TASK OBJECTIVE:
Nothing in the records below should be altered in the copy, although the pictures must be left out.

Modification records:
○ ○ ○ ○ ○ ○ ○

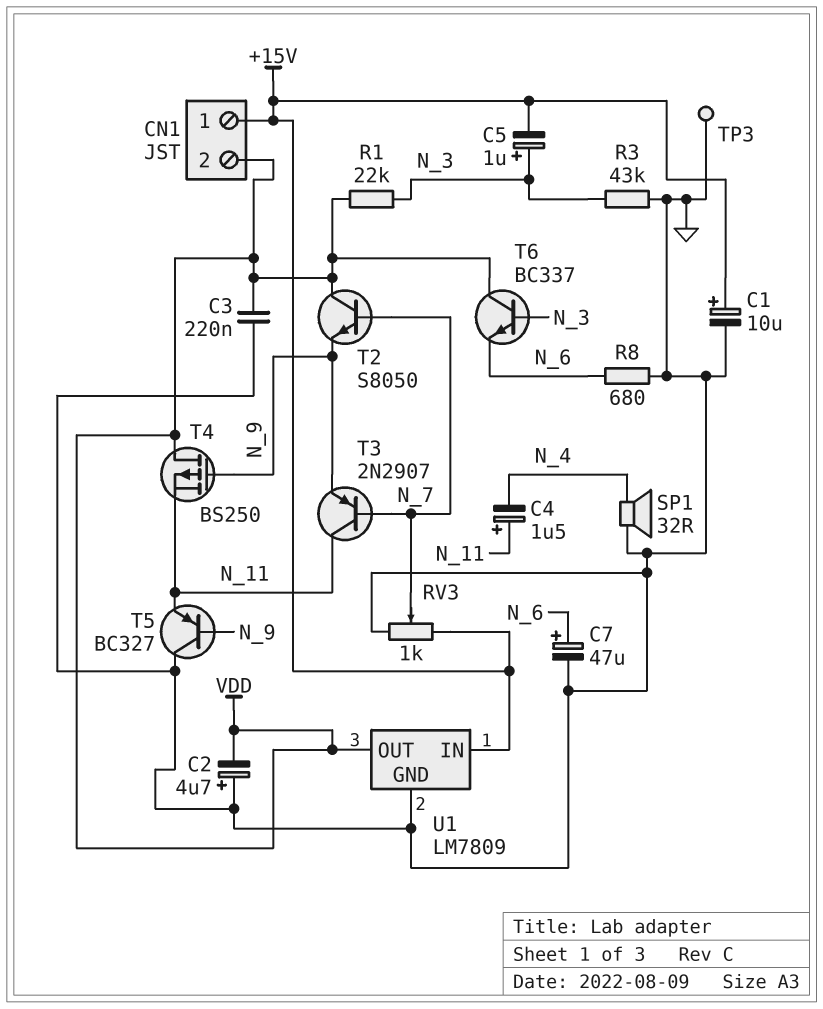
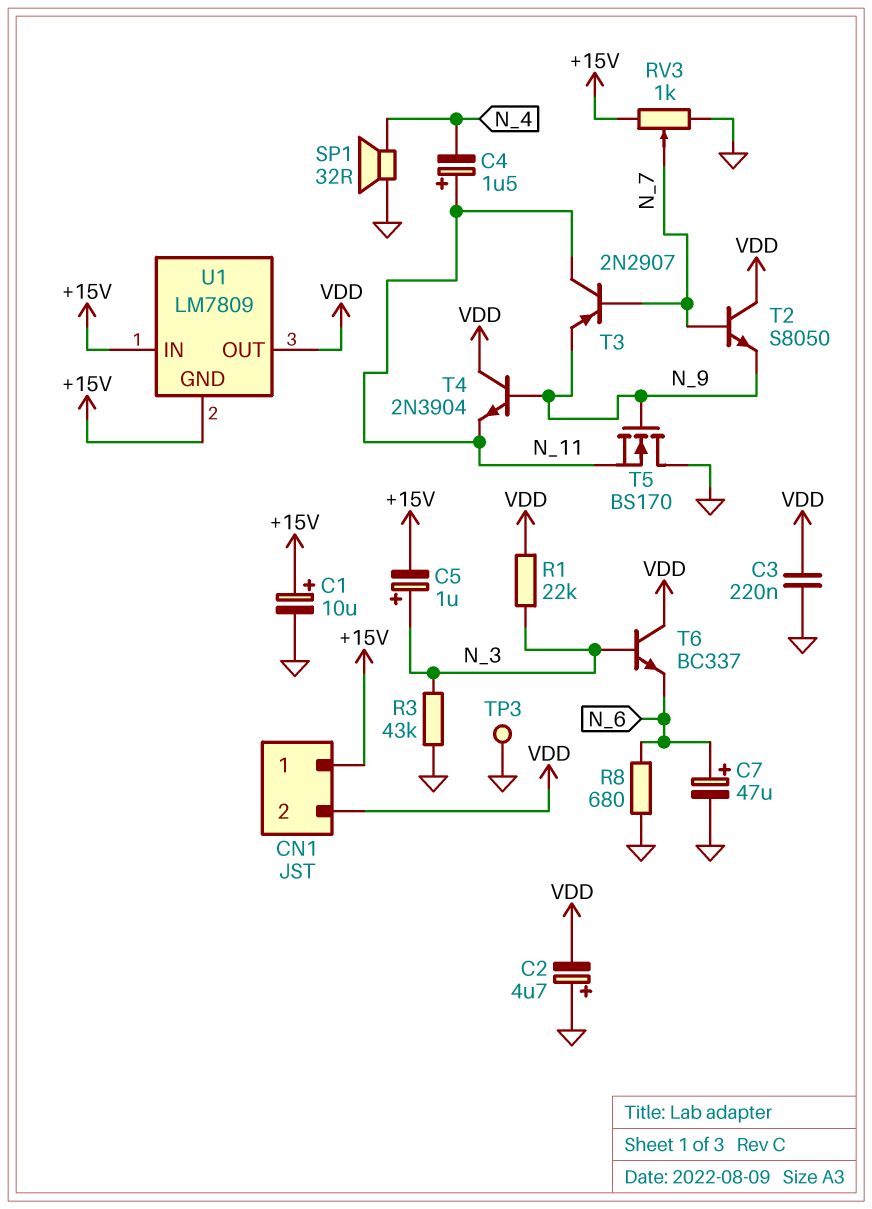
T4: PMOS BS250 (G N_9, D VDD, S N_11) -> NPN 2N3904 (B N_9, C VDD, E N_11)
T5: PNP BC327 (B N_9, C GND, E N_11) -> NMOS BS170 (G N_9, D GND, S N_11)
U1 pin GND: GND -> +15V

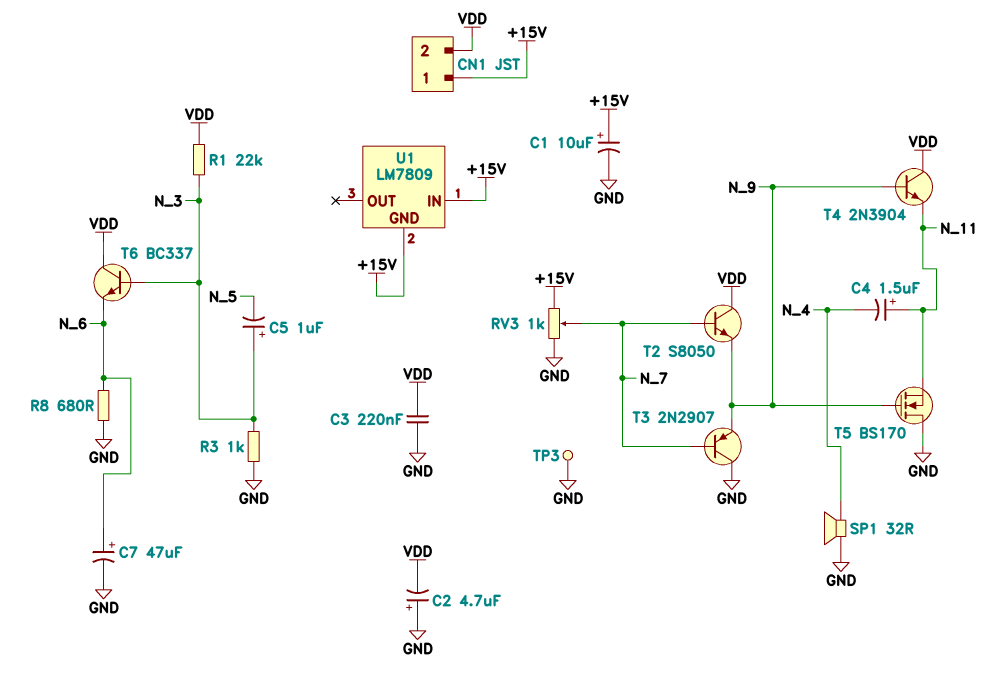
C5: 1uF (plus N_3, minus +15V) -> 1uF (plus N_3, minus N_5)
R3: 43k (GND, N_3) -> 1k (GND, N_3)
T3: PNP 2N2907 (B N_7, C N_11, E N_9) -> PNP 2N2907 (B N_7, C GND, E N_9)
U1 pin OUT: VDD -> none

○ ○ ○ ○ ○ ○ ○

SOLUTION FOR THIS TASK:
T4: PMOS BS250 (G N_9, D VDD, S N_11) -> NPN 2N3904 (B N_9, C VDD, E N_11)
T5: PNP BC327 (B N_9, C GND, E N_11) -> NMOS BS170 (G N_9, D GND, S N_11)
U1 pin GND: GND -> +15V

C5: 1uF (plus N_3, minus +15V) -> 1uF (plus N_3, minus N_5)
R3: 43k (GND, N_3) -> 1k (GND, N_3)
T3: PNP 2N2907 (B N_7, C N_11, E N_9) -> PNP 2N2907 (B N_7, C GND, E N_9)
U1 pin OUT: VDD -> none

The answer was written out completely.